### Exercise aim
With the pictures removed, the data below must be transcribed in full and exactly.

(Extracted data entries)
● ● ●

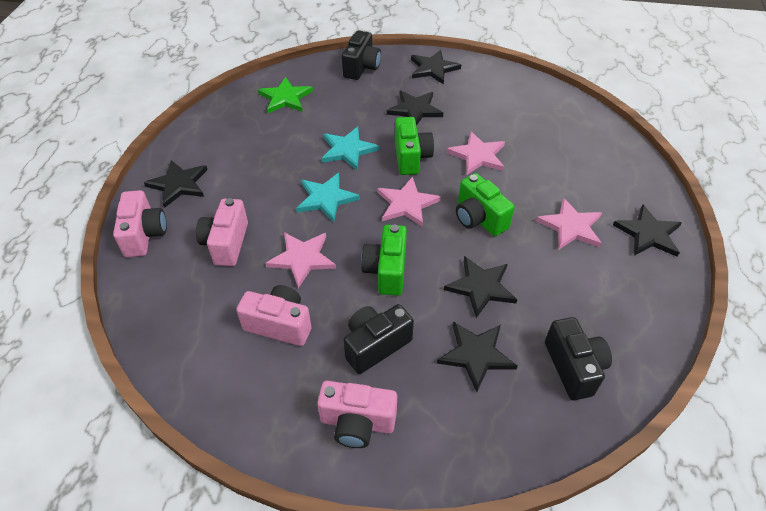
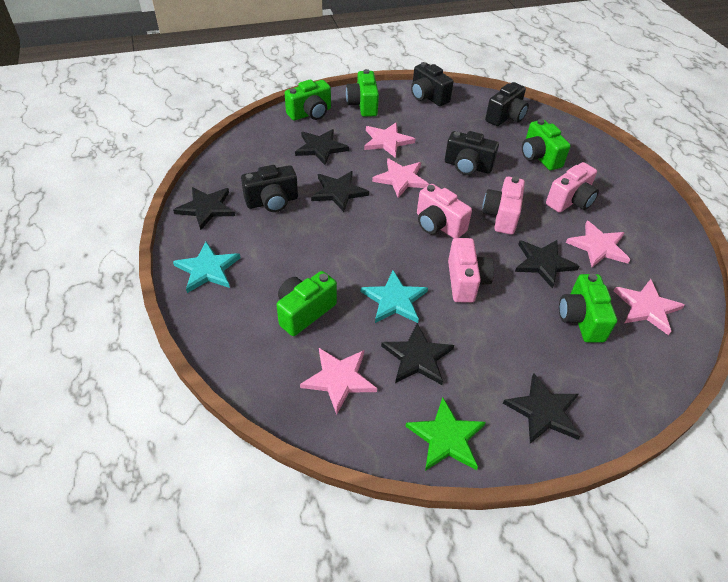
black camera: [342,31,381,80] [344,304,414,374] [545,317,612,400] = 3 -> [241,165,298,212] [411,62,454,106] [445,131,499,175] [485,82,529,126] = 4
green camera: [361,225,407,295] [395,117,434,175] [456,173,515,236] = 3 -> [277,271,337,336] [285,79,331,121] [346,69,379,117] [522,119,571,170] [559,274,617,342] = 5
pink star: [265,232,336,288] [377,177,441,227] [447,131,505,175] [536,198,602,249] = 4 -> [300,348,377,415] [364,122,415,158] [372,158,429,198] [566,221,630,267] [614,279,685,335] = 5

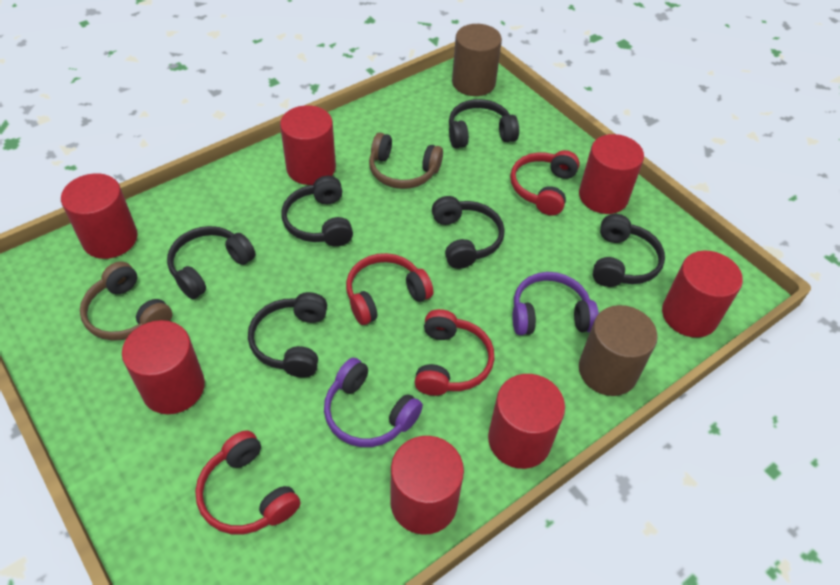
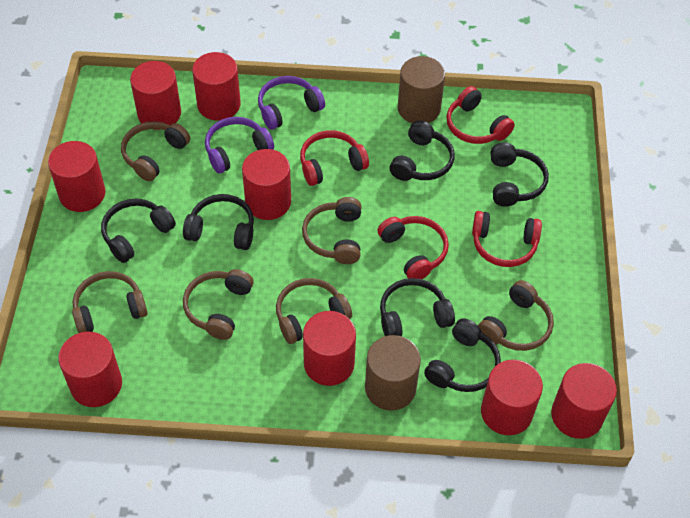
brown headphones: [80,261,172,341] [369,133,443,189] = 2 -> [72,271,148,333] [121,121,190,181] [183,269,254,340] [276,278,352,344] [302,197,362,264] [478,280,554,351] = 6
red cylinder: [61,173,138,259] [122,320,205,414] [280,105,336,185] [390,436,464,535] [488,374,565,469] [579,134,644,214] [662,251,743,338] = 7 -> [48,141,106,212] [58,332,122,407] [130,61,181,130] [192,52,241,121] [242,149,291,220] [303,311,356,386] [481,360,543,435] [551,363,617,439] = 8

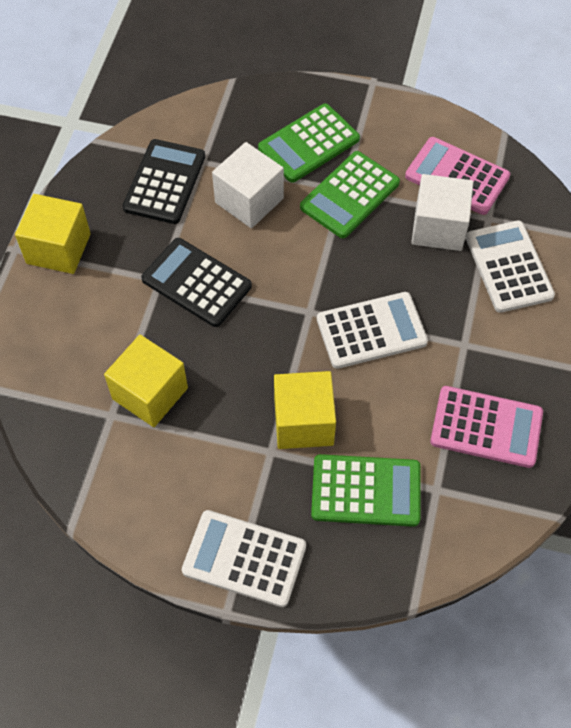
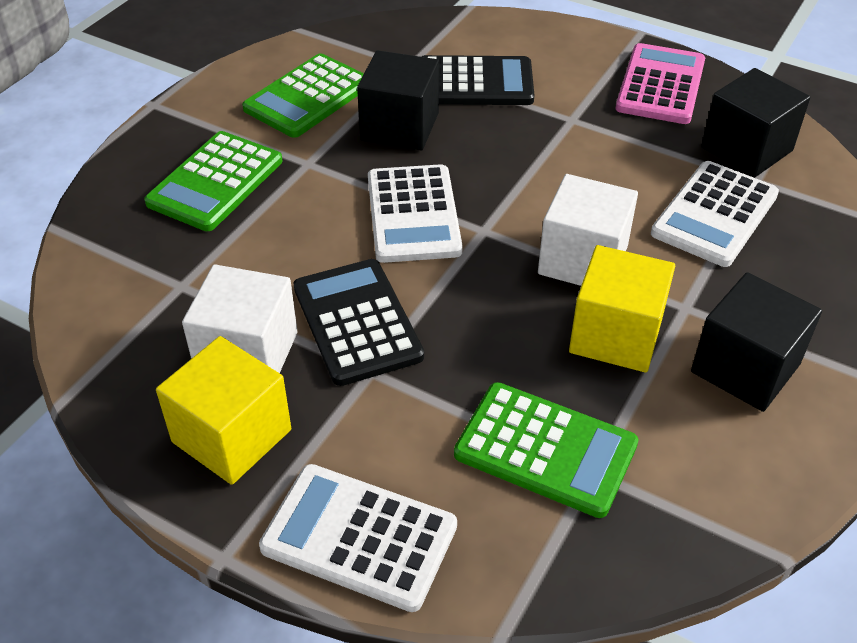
black cube: none = 0 -> [357,50,439,150] [691,272,822,412] [701,68,810,178] = 3
pink calculator: [405,137,510,215] [430,386,543,468] = 2 -> [616,43,705,124] = 1
yellow cube: [15,194,91,274] [104,335,188,427] [274,371,336,449] = 3 -> [156,336,291,485] [569,245,675,373] = 2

● ● ●

### Exercise response
black camera: [342,31,381,80] [344,304,414,374] [545,317,612,400] = 3 -> [241,165,298,212] [411,62,454,106] [445,131,499,175] [485,82,529,126] = 4
green camera: [361,225,407,295] [395,117,434,175] [456,173,515,236] = 3 -> [277,271,337,336] [285,79,331,121] [346,69,379,117] [522,119,571,170] [559,274,617,342] = 5
pink star: [265,232,336,288] [377,177,441,227] [447,131,505,175] [536,198,602,249] = 4 -> [300,348,377,415] [364,122,415,158] [372,158,429,198] [566,221,630,267] [614,279,685,335] = 5

brown headphones: [80,261,172,341] [369,133,443,189] = 2 -> [72,271,148,333] [121,121,190,181] [183,269,254,340] [276,278,352,344] [302,197,362,264] [478,280,554,351] = 6
red cylinder: [61,173,138,259] [122,320,205,414] [280,105,336,185] [390,436,464,535] [488,374,565,469] [579,134,644,214] [662,251,743,338] = 7 -> [48,141,106,212] [58,332,122,407] [130,61,181,130] [192,52,241,121] [242,149,291,220] [303,311,356,386] [481,360,543,435] [551,363,617,439] = 8

black cube: none = 0 -> [357,50,439,150] [691,272,822,412] [701,68,810,178] = 3
pink calculator: [405,137,510,215] [430,386,543,468] = 2 -> [616,43,705,124] = 1
yellow cube: [15,194,91,274] [104,335,188,427] [274,371,336,449] = 3 -> [156,336,291,485] [569,245,675,373] = 2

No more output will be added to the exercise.